##### Excerpted records

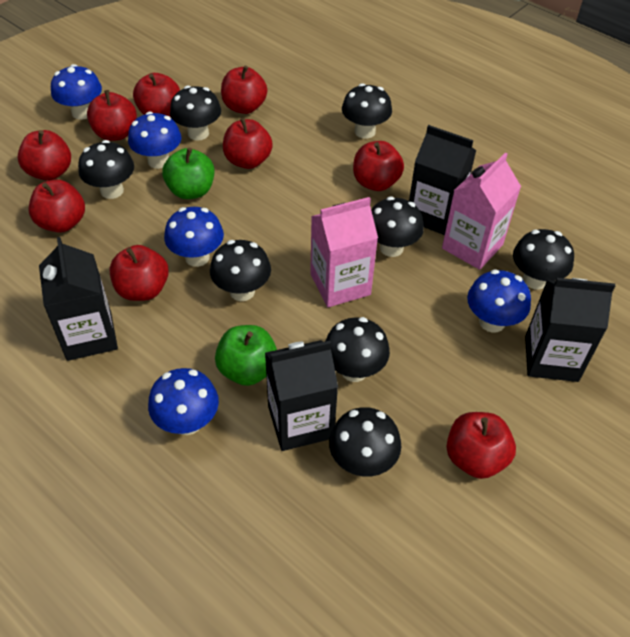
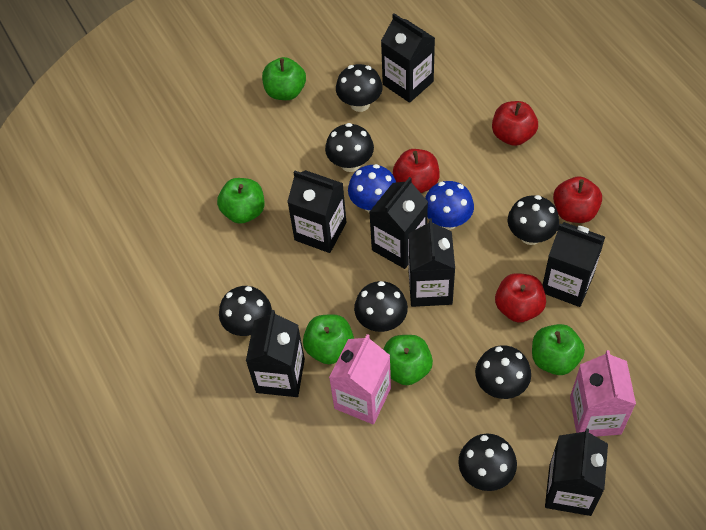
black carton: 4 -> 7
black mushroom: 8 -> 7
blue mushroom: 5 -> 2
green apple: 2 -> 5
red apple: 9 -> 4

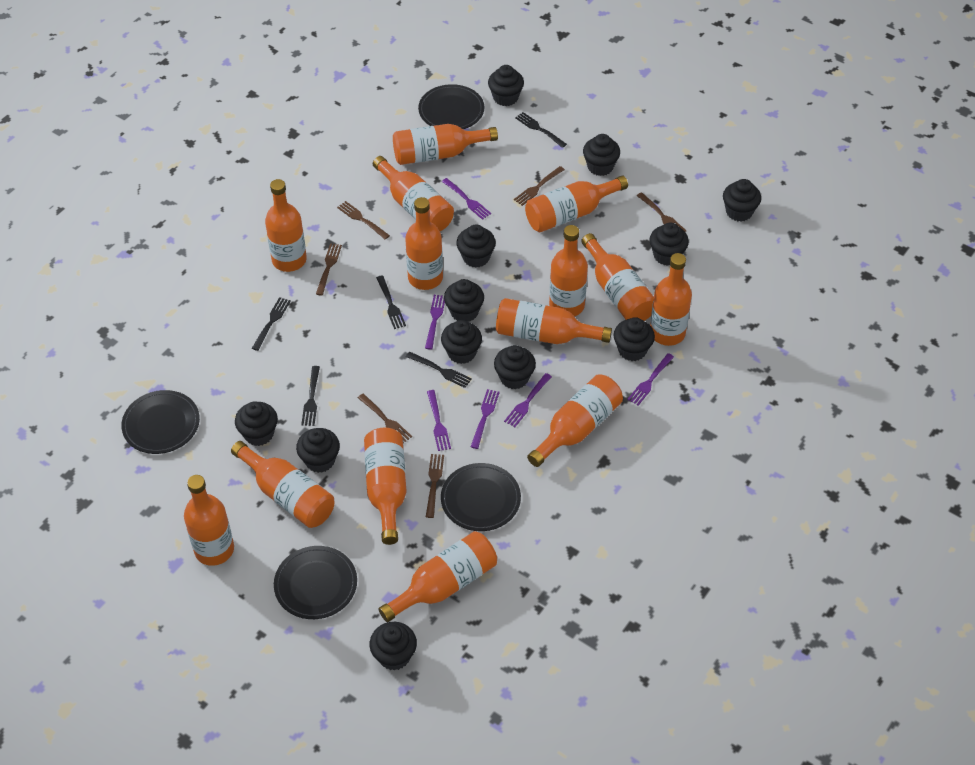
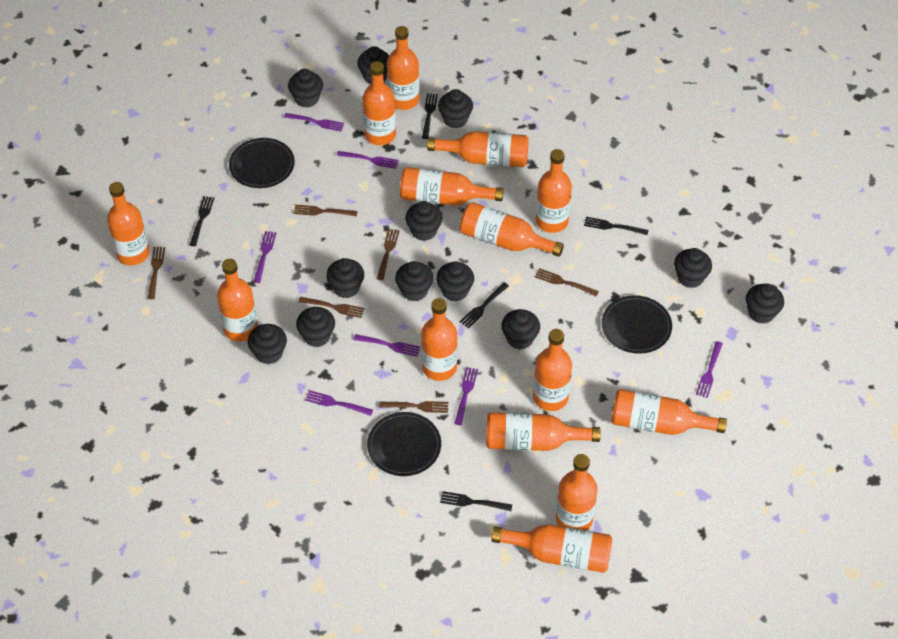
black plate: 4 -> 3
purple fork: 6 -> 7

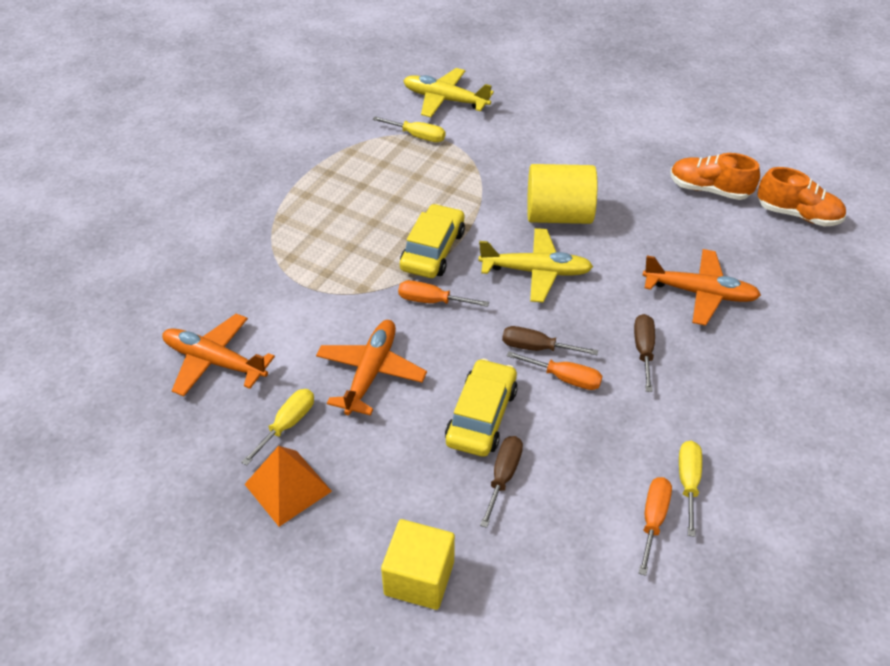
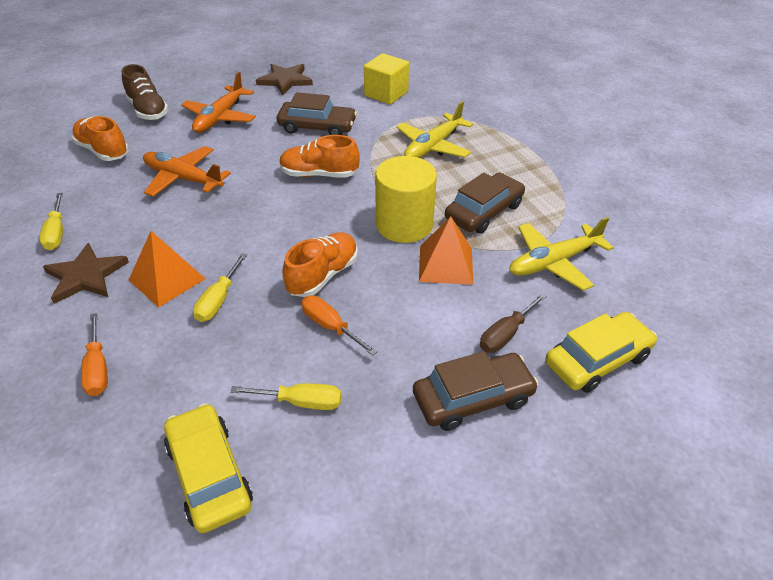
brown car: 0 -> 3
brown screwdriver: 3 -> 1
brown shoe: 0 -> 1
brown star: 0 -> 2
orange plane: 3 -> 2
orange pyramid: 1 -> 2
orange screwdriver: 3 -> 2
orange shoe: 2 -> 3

##########
##### Excerpted records

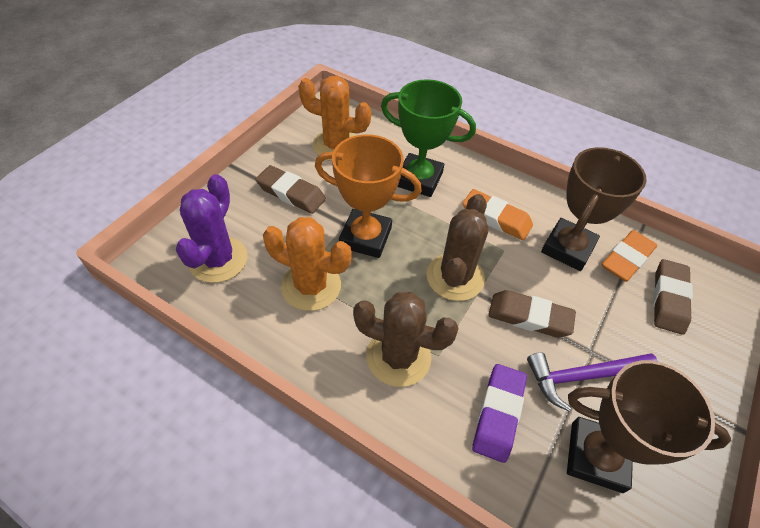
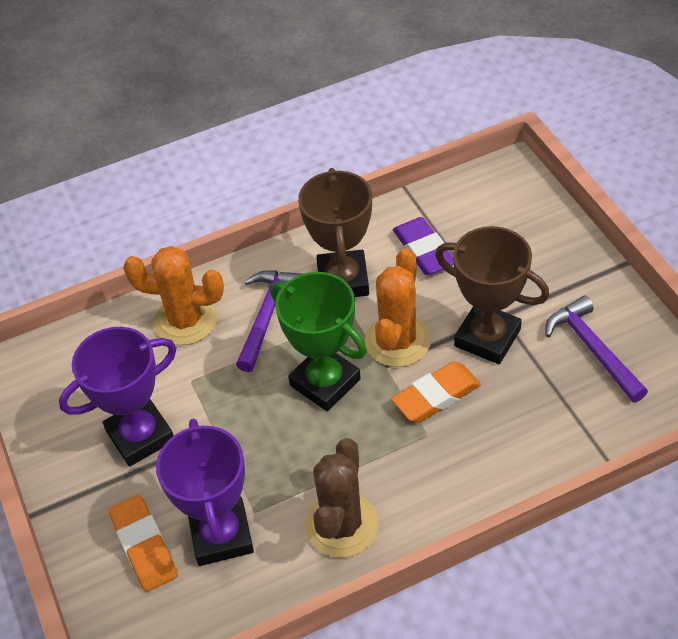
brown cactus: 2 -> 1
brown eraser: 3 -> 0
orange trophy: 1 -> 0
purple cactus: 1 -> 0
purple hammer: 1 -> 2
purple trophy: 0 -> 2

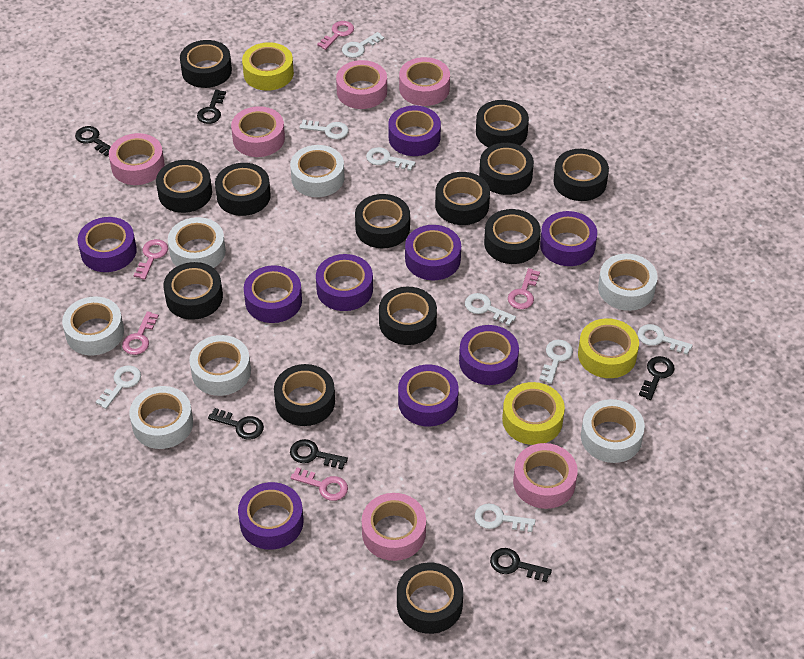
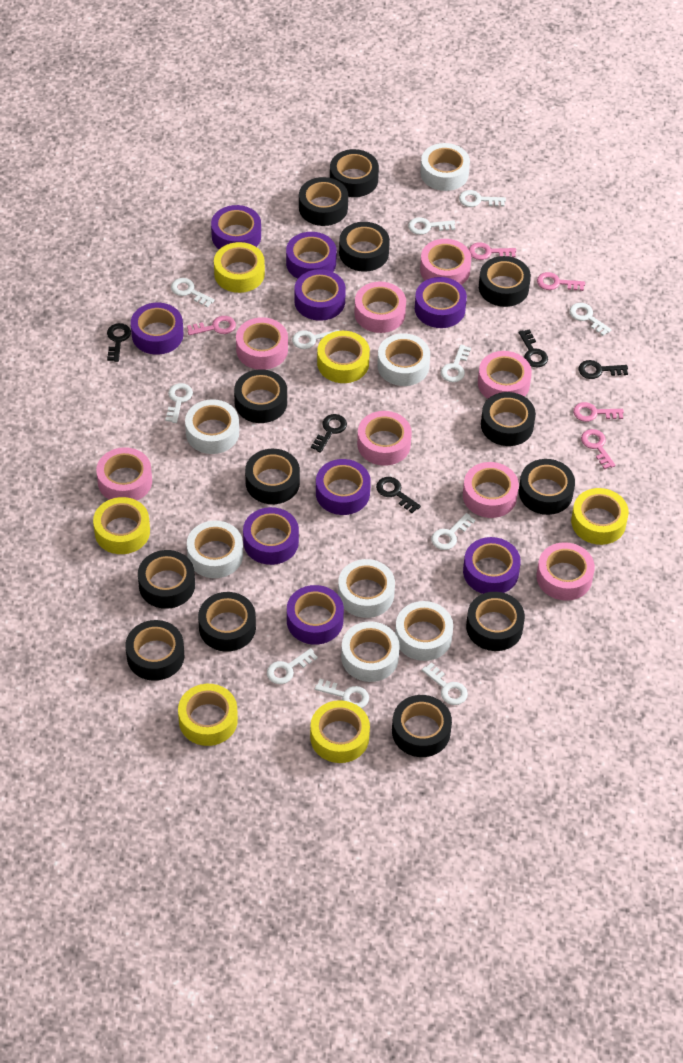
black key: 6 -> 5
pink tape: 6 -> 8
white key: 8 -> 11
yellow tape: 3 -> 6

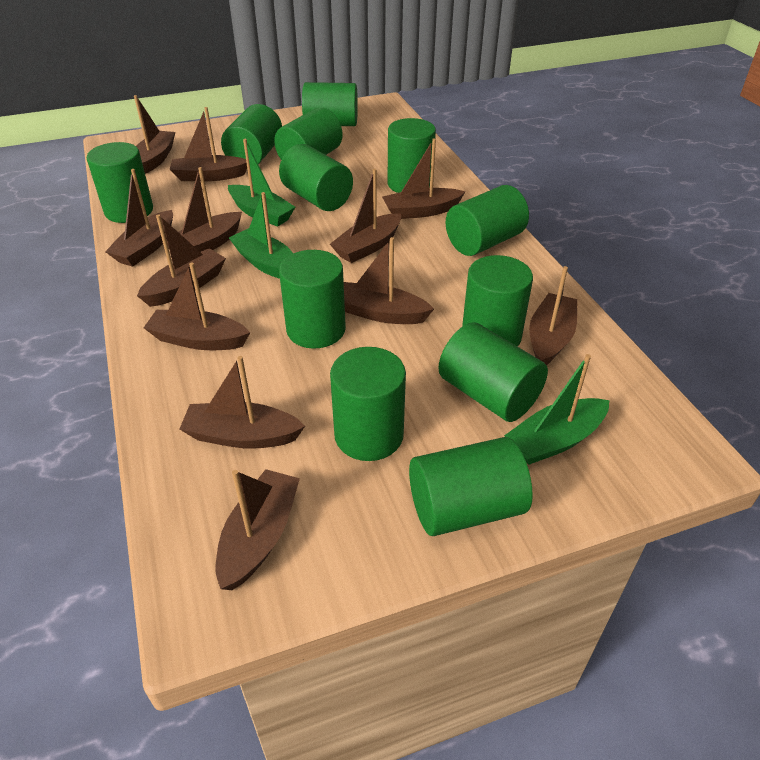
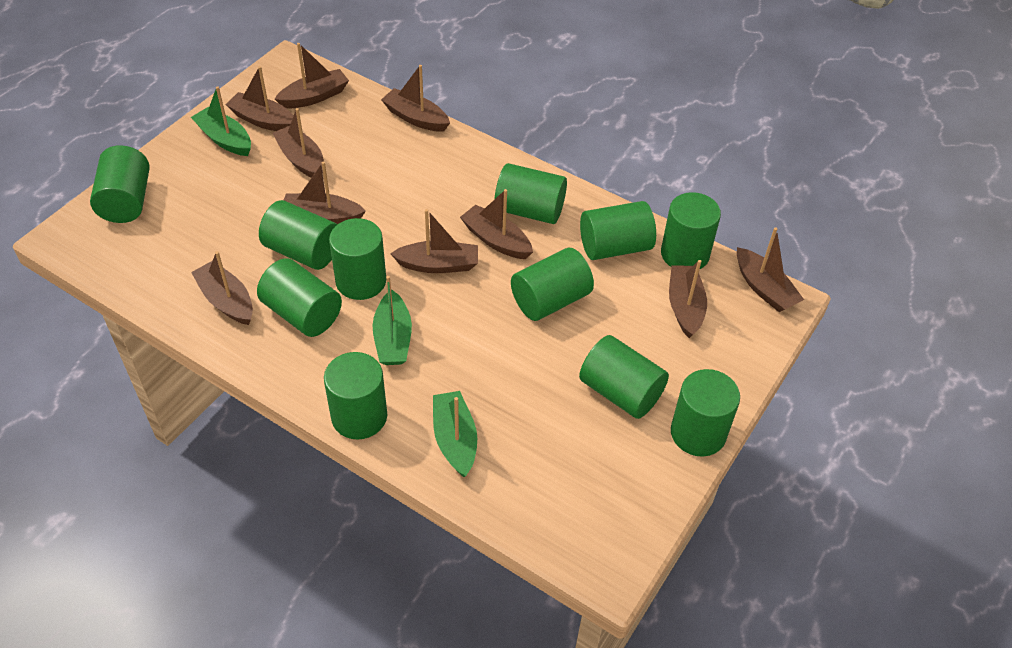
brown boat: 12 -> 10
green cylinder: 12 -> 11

##########

I'd like the lines above from the one with "brown star: 0 -> 2" up to and including the one with "orange shoe: 2 -> 3" copied exactly, with no other lines.

Task answer:
brown star: 0 -> 2
orange plane: 3 -> 2
orange pyramid: 1 -> 2
orange screwdriver: 3 -> 2
orange shoe: 2 -> 3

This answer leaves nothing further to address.